Assigned task :: Look for the line with "(660, 376) = (552, 383): red"; please transcribe it and every later line in the entries exactly, up to the end, leaving pictures out.

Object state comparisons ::
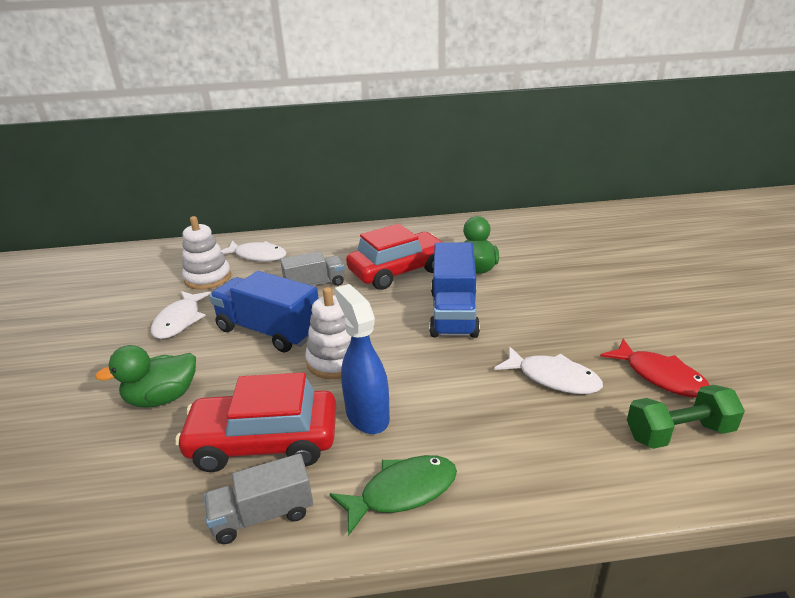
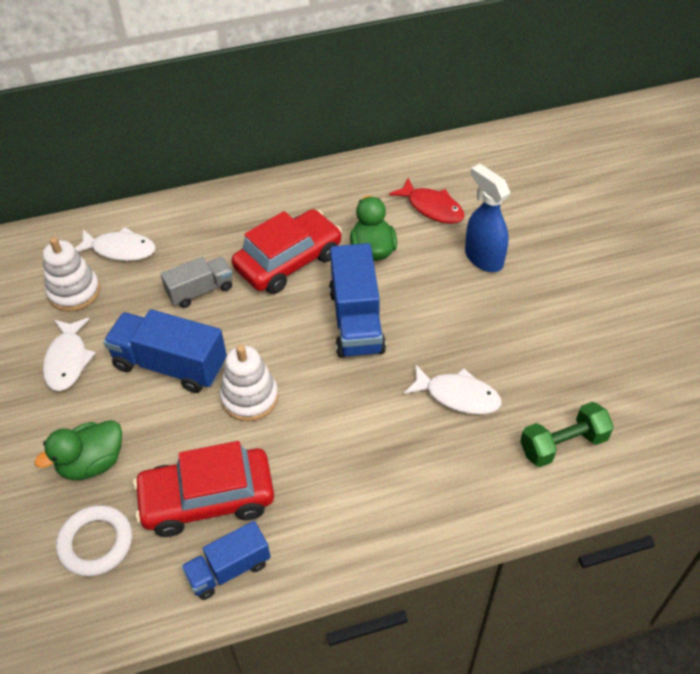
camera: 10 degrees left, 20 degrees up
(130, 469) = (96, 543): none -> white ring
(263, 515) = (229, 569): grey truck -> blue truck
(367, 415) = (294, 459): blue spray bottle -> blue spray bottle (483, 258)
(402, 492) = (340, 532): green fish -> none
(660, 376) = (552, 383): red fish -> red fish (432, 208)

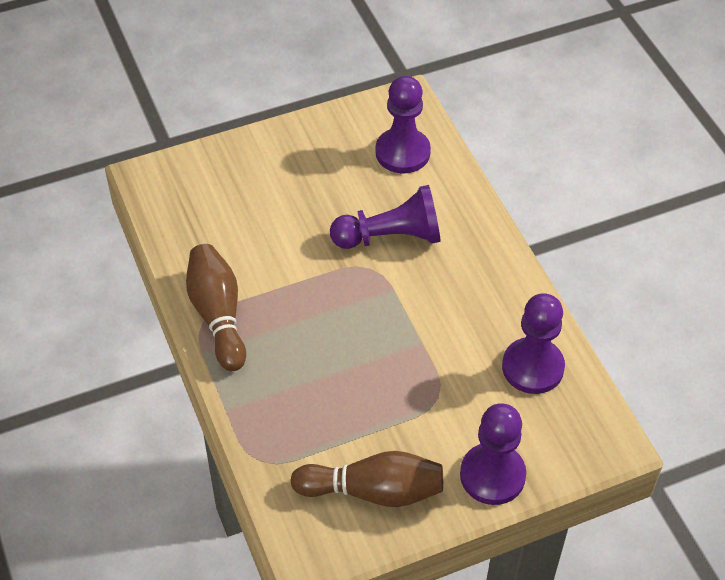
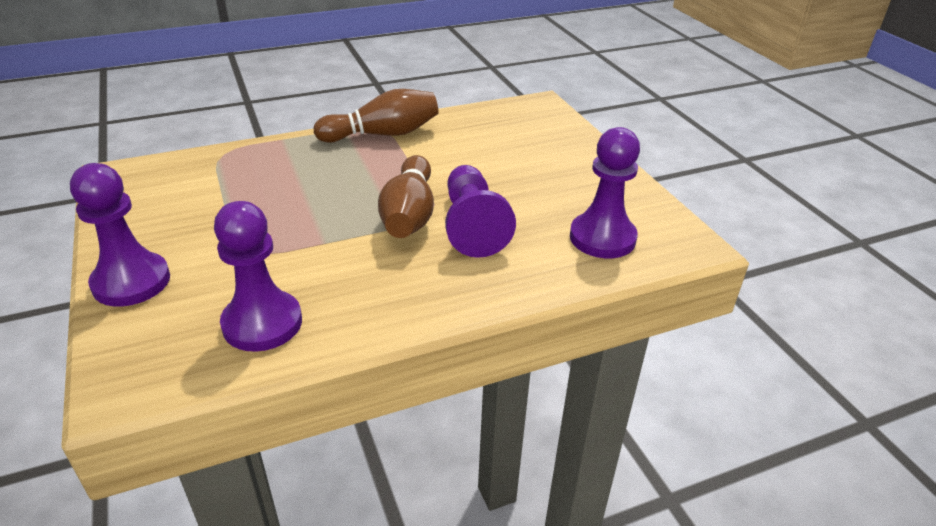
camera: 90 degrees right, 15 degrees down
(373, 491) = (159, 207): brown bowling pin -> brown bowling pin (409, 215)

Result of this task ::
(660, 376) = (552, 383): red fish -> red fish (432, 208)

camera: 90 degrees right, 15 degrees down
(373, 491) = (159, 207): brown bowling pin -> brown bowling pin (409, 215)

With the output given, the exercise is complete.